• What the task requires:
Beginning with the line that contains "none -> purple notebook [244,185,334,236]" and ending with the last line of the records, write out each line exactly and omit the pictures.

:::

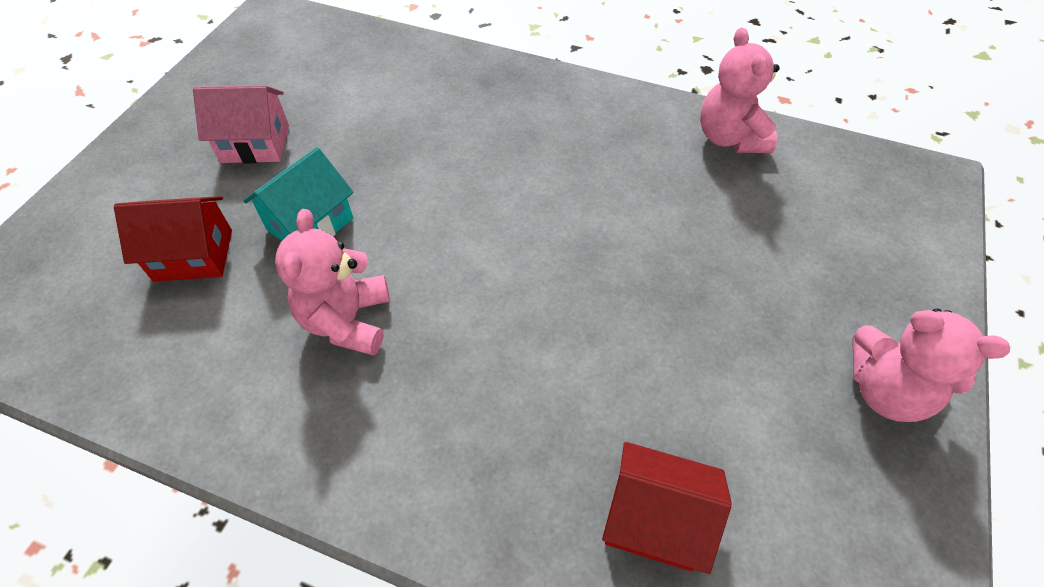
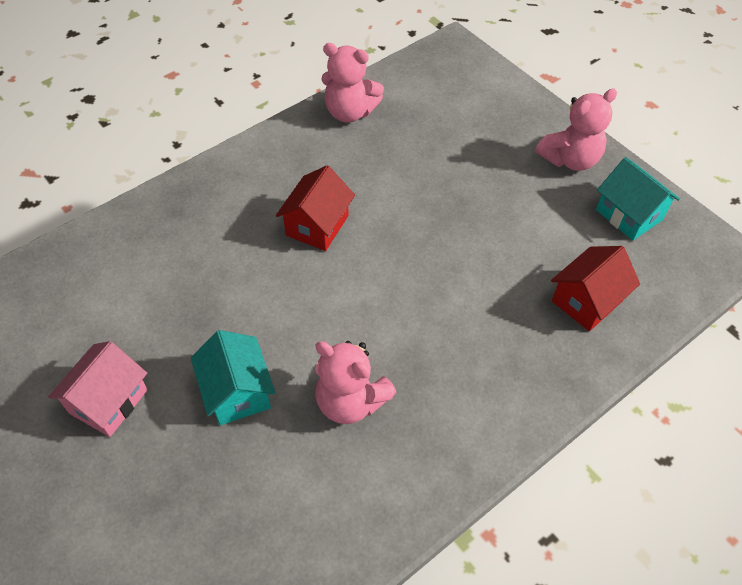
camera: 60 degrees left, 0 degrees up
red house [114,196,232,282] -> red house moved to [276,165,355,251]
none -> turquoise house [596,157,680,241]

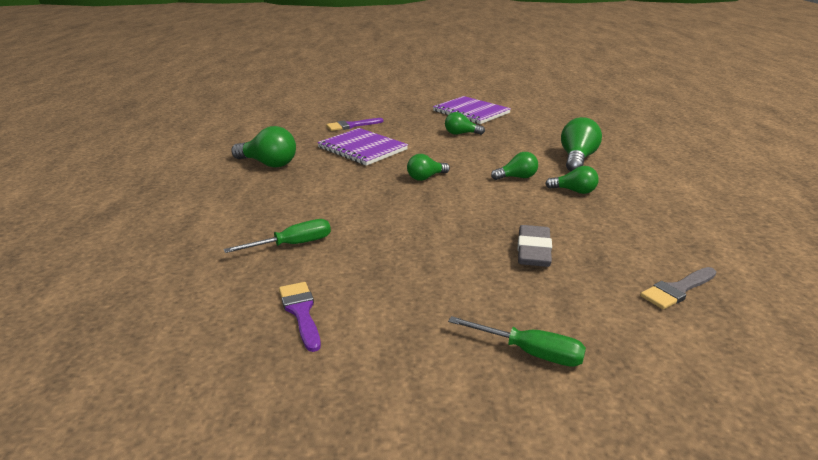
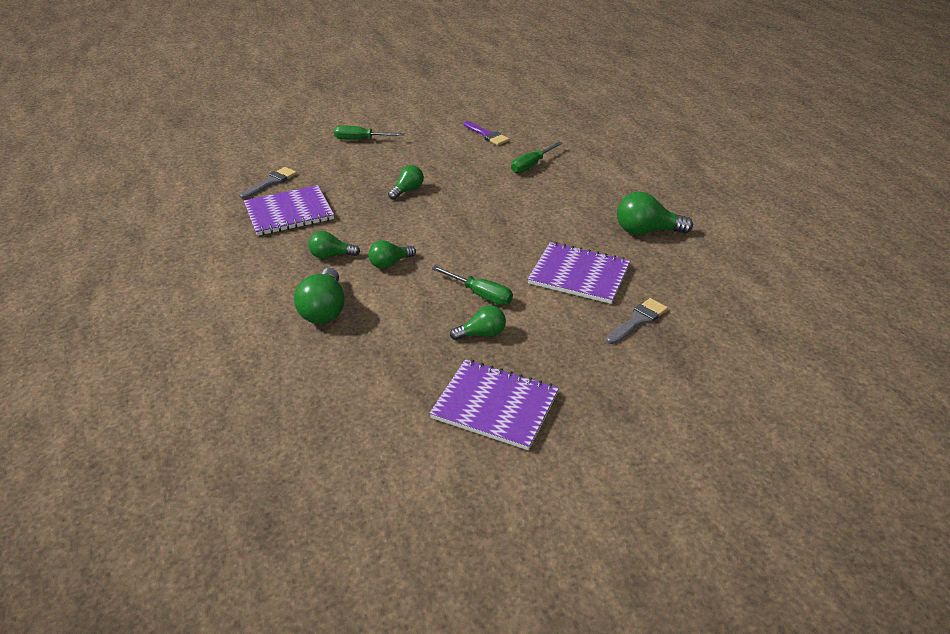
camera: 160 degrees right, 10 degrees up
purple brush [326,118,383,131] -> grey brush [606,298,668,344]
green light bulb [407,154,450,181] -> green light bulb moved to [388,165,424,200]
grey eraser [518,225,552,267] -> none
none -> purple notebook [244,185,334,236]
none -> green screwdriver [431,266,513,305]

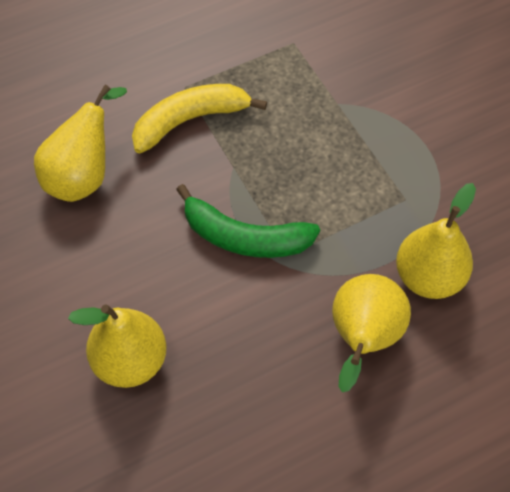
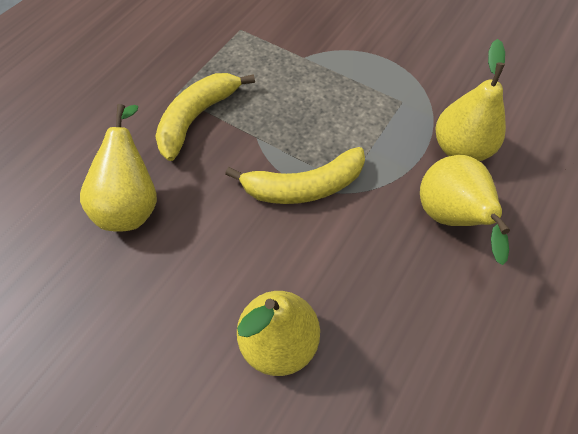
camera: 30 degrees left, 0 degrees up
green banana [176,184,320,258] -> yellow banana [225,147,365,204]

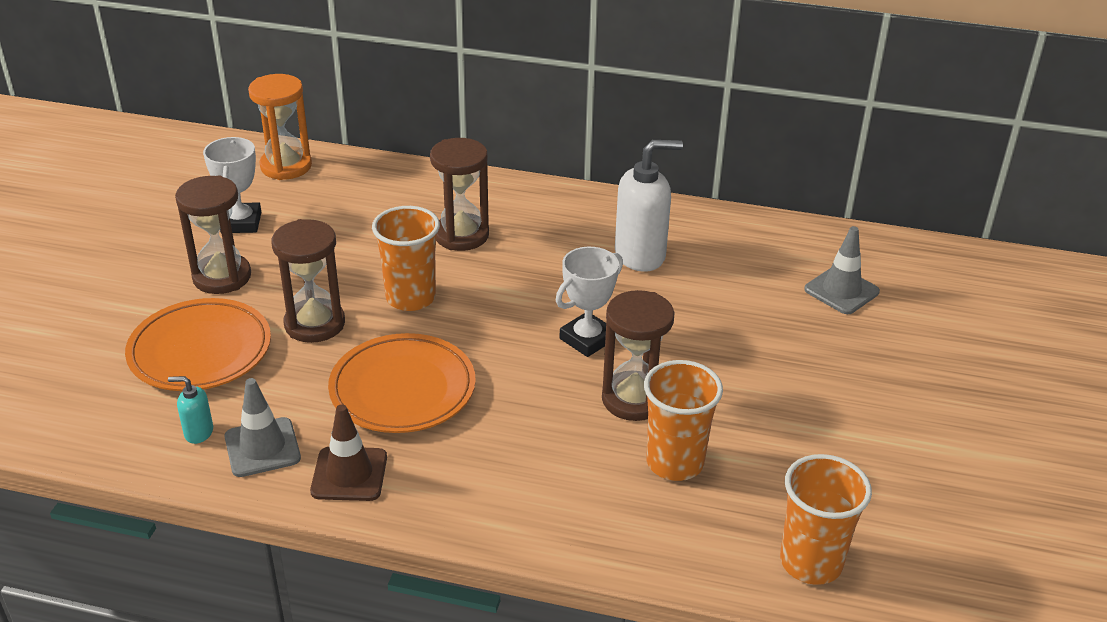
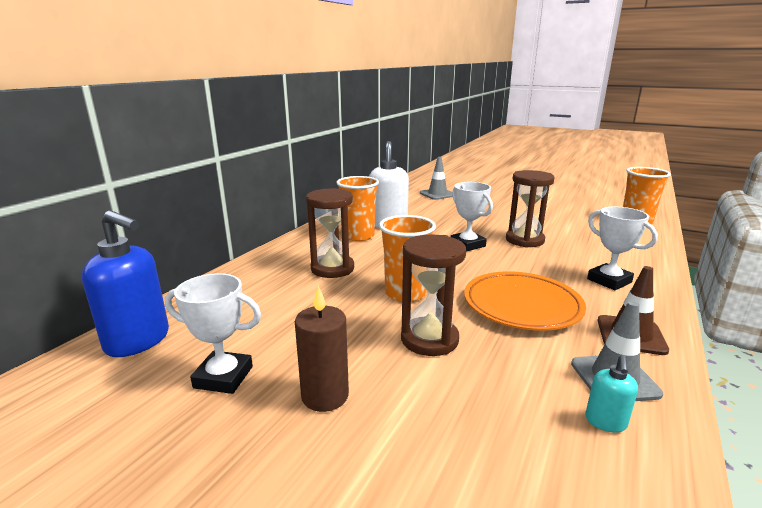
camera: 75 degrees left, 15 degrees down
orange plate [125,298,271,391] -> none
brown hourglass [175,176,251,294] -> brown candle [295,286,349,412]
orange hourglass [248,74,312,180] -> blue soap dispenser [82,210,169,357]
orange cup [644,360,723,481] -> orange cup moved to [336,176,379,241]
none -> white trophy [587,207,658,290]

:::

• Result for this task:
none -> purple notebook [244,185,334,236]
none -> green screwdriver [431,266,513,305]

camera: 30 degrees left, 0 degrees up
green banana [176,184,320,258] -> yellow banana [225,147,365,204]

camera: 75 degrees left, 15 degrees down
orange plate [125,298,271,391] -> none
brown hourglass [175,176,251,294] -> brown candle [295,286,349,412]
orange hourglass [248,74,312,180] -> blue soap dispenser [82,210,169,357]
orange cup [644,360,723,481] -> orange cup moved to [336,176,379,241]
none -> white trophy [587,207,658,290]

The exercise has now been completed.